**TASK TO CARRY OUT**
Only the lines below from the one containing "black_zamalun [331, 499, 35, 32]" to the one containing "nothing => blue_gazufimu [377, 424, 40, 20]" should be repeated, both included and unchanged.

**INFORMATION SHOWN**
====================

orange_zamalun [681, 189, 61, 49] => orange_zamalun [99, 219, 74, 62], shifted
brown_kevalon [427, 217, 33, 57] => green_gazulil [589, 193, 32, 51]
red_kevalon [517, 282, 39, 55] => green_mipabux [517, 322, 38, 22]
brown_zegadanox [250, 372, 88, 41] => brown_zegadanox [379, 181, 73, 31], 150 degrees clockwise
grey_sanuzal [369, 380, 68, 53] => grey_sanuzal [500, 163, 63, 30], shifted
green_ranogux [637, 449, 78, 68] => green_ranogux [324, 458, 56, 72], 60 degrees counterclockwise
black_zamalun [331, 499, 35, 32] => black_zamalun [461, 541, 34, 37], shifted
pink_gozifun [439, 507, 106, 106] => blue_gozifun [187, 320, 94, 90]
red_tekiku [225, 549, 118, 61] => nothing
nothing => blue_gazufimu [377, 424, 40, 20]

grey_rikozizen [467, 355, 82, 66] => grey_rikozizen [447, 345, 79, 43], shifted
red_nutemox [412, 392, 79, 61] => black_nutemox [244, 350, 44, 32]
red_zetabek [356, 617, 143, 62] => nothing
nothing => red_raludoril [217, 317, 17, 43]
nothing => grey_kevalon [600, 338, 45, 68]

====================

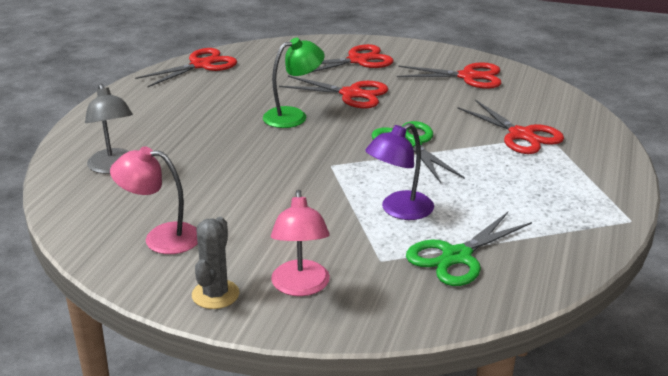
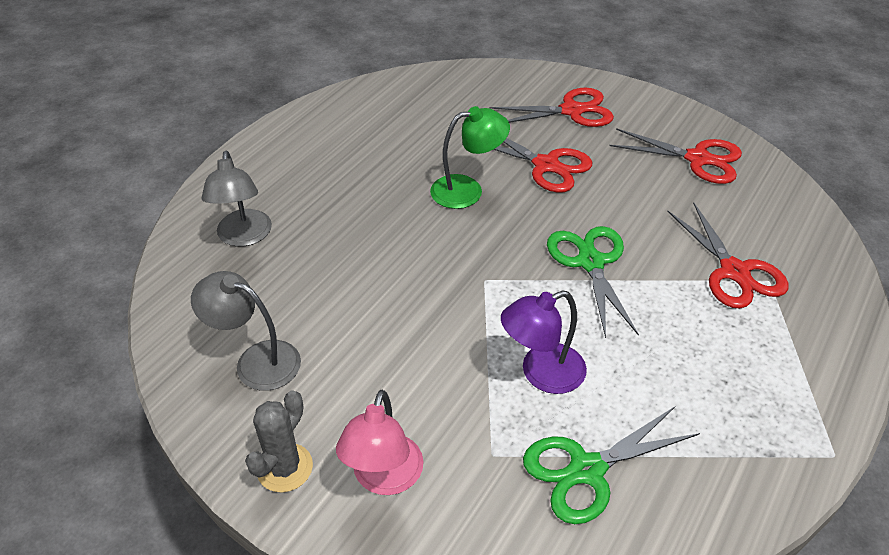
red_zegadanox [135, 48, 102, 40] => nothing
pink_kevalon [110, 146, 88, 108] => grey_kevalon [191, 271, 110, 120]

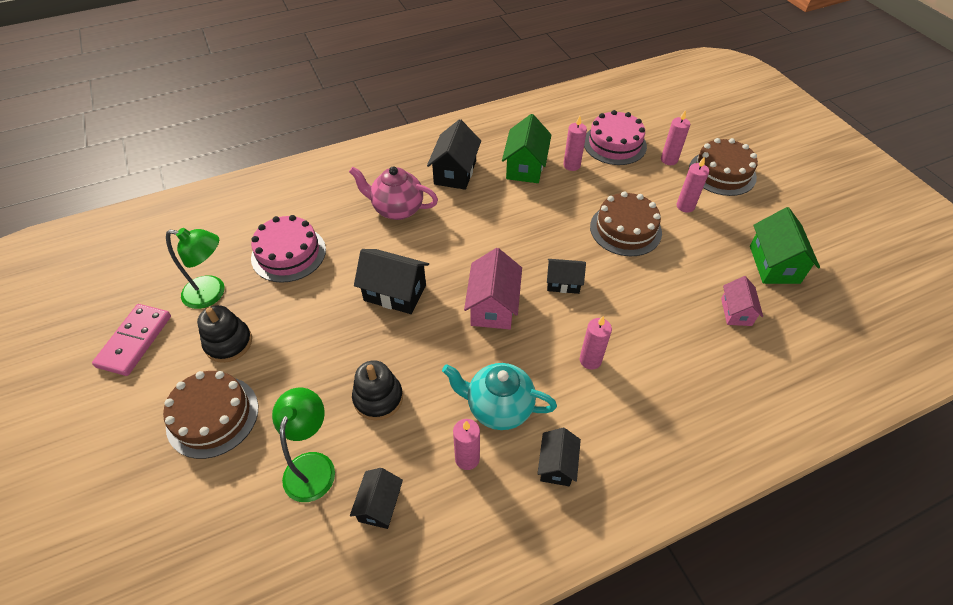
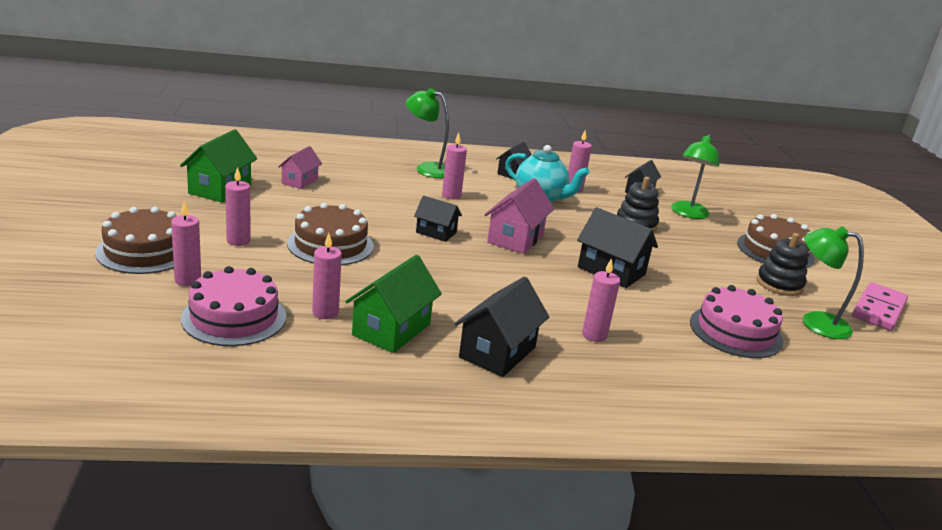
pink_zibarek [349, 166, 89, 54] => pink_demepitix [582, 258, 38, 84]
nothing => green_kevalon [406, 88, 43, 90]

====================

**REPLY**
black_zamalun [331, 499, 35, 32] => black_zamalun [461, 541, 34, 37], shifted
pink_gozifun [439, 507, 106, 106] => blue_gozifun [187, 320, 94, 90]
red_tekiku [225, 549, 118, 61] => nothing
nothing => blue_gazufimu [377, 424, 40, 20]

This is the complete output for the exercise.